++++ Records provided ++++

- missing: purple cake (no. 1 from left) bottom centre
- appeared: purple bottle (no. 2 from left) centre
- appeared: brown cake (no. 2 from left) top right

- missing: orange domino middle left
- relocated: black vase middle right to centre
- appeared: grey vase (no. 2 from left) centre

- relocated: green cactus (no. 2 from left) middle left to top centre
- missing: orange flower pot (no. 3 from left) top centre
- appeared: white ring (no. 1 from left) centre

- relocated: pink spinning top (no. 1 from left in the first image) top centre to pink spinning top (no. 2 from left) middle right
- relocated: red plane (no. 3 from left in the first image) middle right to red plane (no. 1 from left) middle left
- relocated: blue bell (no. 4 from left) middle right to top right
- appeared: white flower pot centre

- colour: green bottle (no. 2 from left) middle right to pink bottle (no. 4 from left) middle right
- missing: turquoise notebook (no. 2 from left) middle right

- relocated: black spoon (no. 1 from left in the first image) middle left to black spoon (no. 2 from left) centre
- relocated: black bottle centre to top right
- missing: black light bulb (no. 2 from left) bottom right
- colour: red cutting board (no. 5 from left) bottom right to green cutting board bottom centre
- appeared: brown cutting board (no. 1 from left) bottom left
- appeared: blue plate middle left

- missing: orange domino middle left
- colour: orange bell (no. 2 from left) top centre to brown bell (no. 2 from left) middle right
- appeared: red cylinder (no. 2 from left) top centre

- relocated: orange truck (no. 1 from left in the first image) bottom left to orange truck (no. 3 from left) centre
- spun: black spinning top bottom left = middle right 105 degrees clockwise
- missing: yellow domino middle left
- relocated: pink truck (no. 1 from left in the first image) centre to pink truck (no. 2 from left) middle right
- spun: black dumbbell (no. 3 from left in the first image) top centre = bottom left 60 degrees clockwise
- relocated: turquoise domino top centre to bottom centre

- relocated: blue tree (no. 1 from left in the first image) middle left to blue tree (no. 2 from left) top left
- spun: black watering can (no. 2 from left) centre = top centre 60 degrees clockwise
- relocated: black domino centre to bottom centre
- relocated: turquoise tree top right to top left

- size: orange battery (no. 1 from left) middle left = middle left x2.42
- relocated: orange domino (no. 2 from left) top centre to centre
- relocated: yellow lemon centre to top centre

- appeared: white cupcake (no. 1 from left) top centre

++++

[What you have to do]: Output, and output only, the lines from the one containing "- relocated: pink truck" through the last line of the data above.

[Solution to this task]:
- relocated: pink truck (no. 1 from left in the first image) centre to pink truck (no. 2 from left) middle right
- spun: black dumbbell (no. 3 from left in the first image) top centre = bottom left 60 degrees clockwise
- relocated: turquoise domino top centre to bottom centre

- relocated: blue tree (no. 1 from left in the first image) middle left to blue tree (no. 2 from left) top left
- spun: black watering can (no. 2 from left) centre = top centre 60 degrees clockwise
- relocated: black domino centre to bottom centre
- relocated: turquoise tree top right to top left

- size: orange battery (no. 1 from left) middle left = middle left x2.42
- relocated: orange domino (no. 2 from left) top centre to centre
- relocated: yellow lemon centre to top centre

- appeared: white cupcake (no. 1 from left) top centre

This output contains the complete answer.